§ **What is required**:
Transcribe each record exactly. Omit the pictures.
+ + +
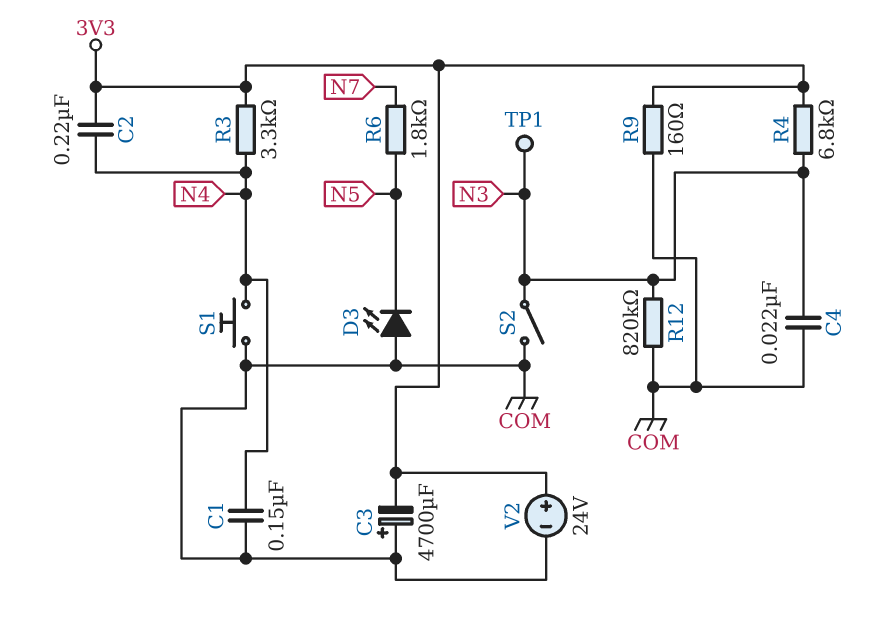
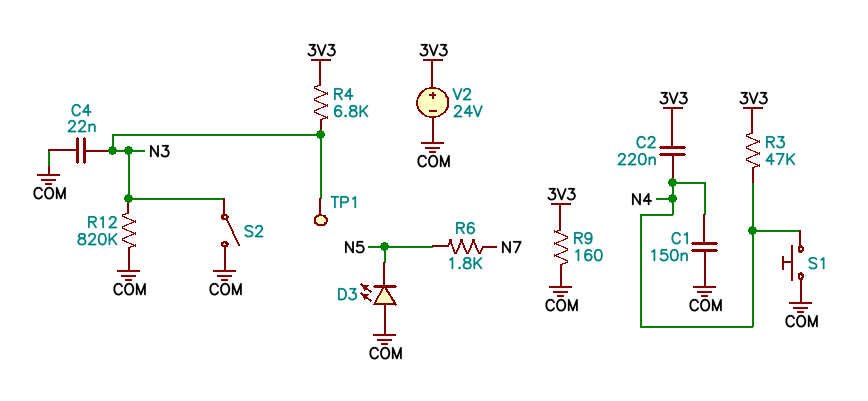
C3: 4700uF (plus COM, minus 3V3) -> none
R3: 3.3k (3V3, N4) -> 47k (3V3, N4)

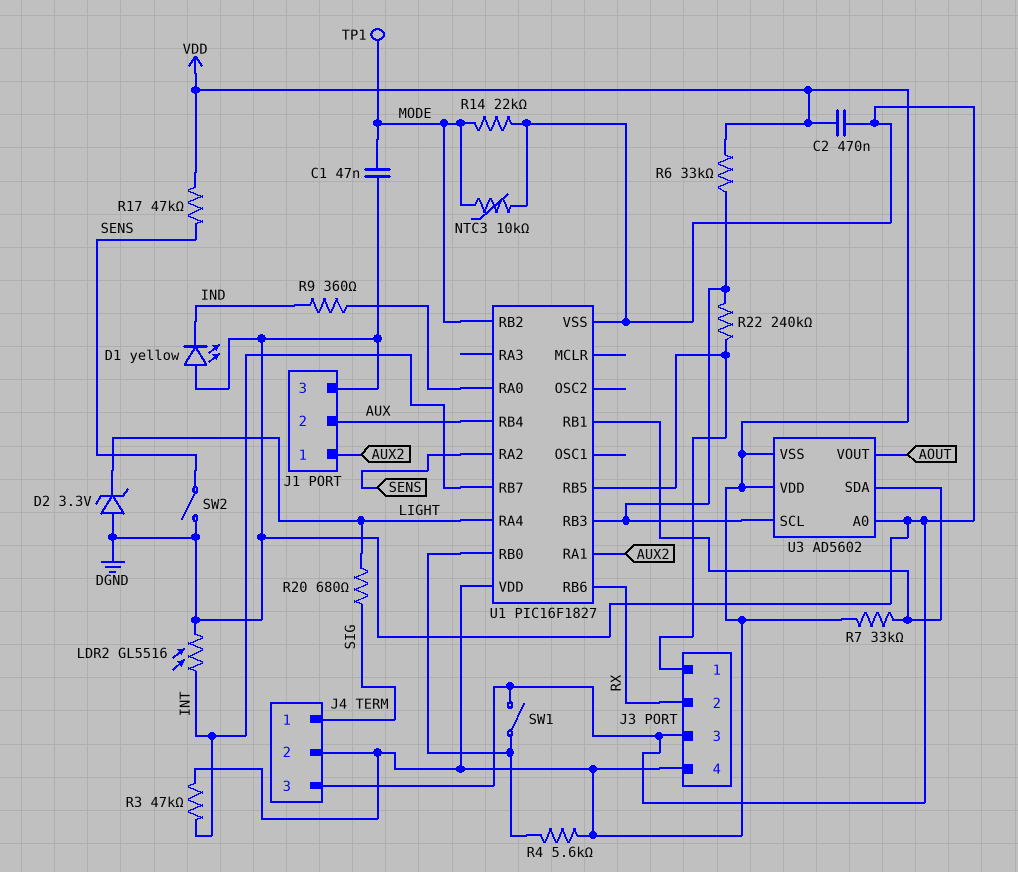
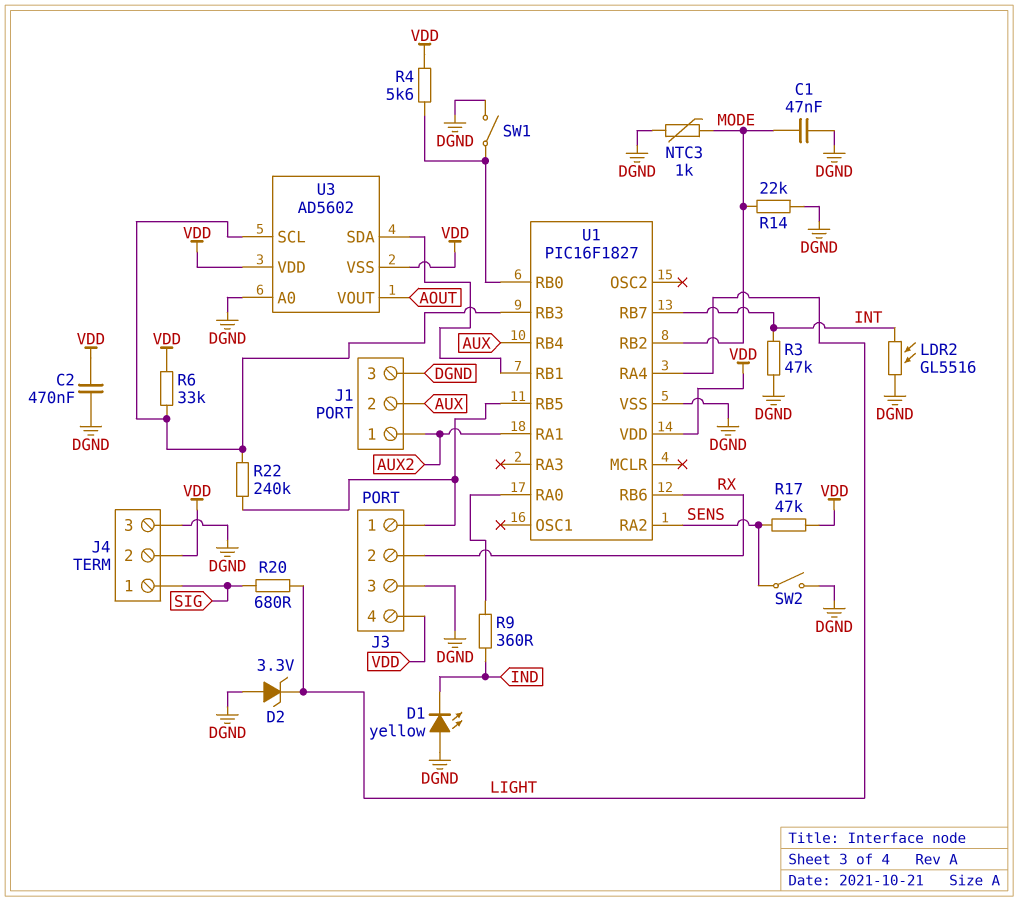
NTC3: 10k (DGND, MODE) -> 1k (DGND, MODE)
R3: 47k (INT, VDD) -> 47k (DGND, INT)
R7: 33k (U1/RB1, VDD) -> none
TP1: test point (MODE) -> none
+ + +
§ **Your solution**:
C3: 4700uF (plus COM, minus 3V3) -> none
R3: 3.3k (3V3, N4) -> 47k (3V3, N4)

NTC3: 10k (DGND, MODE) -> 1k (DGND, MODE)
R3: 47k (INT, VDD) -> 47k (DGND, INT)
R7: 33k (U1/RB1, VDD) -> none
TP1: test point (MODE) -> none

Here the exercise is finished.